Version comparison data:
○ ○ ○ ○ ○ ○ ○

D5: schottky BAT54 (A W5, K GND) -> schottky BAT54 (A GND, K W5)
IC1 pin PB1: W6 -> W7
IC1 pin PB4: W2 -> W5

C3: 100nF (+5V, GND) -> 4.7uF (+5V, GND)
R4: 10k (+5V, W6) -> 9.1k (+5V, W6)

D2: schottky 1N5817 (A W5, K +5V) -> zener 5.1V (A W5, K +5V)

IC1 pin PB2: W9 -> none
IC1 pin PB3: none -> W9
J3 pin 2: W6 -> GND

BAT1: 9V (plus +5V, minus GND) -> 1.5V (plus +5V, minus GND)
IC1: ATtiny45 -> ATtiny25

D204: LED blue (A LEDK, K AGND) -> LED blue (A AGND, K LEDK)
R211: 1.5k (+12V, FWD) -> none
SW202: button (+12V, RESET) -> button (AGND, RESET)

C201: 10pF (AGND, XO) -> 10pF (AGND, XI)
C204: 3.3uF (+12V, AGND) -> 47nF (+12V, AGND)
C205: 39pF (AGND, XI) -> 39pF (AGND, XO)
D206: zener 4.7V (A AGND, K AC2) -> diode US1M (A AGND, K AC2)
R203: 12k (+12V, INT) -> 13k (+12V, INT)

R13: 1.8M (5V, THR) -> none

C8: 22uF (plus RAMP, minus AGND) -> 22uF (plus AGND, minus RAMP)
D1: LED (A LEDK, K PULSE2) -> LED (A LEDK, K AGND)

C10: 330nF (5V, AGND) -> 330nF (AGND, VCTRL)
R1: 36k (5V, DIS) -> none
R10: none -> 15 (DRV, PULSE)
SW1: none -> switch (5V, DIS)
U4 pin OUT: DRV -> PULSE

○ ○ ○ ○ ○ ○ ○

Your goal:
Starting from the line holding "D1: LED (A LEDK, K", restate the remaining lines of the data word for word, including the last.

Task answer:
D1: LED (A LEDK, K PULSE2) -> LED (A LEDK, K AGND)

C10: 330nF (5V, AGND) -> 330nF (AGND, VCTRL)
R1: 36k (5V, DIS) -> none
R10: none -> 15 (DRV, PULSE)
SW1: none -> switch (5V, DIS)
U4 pin OUT: DRV -> PULSE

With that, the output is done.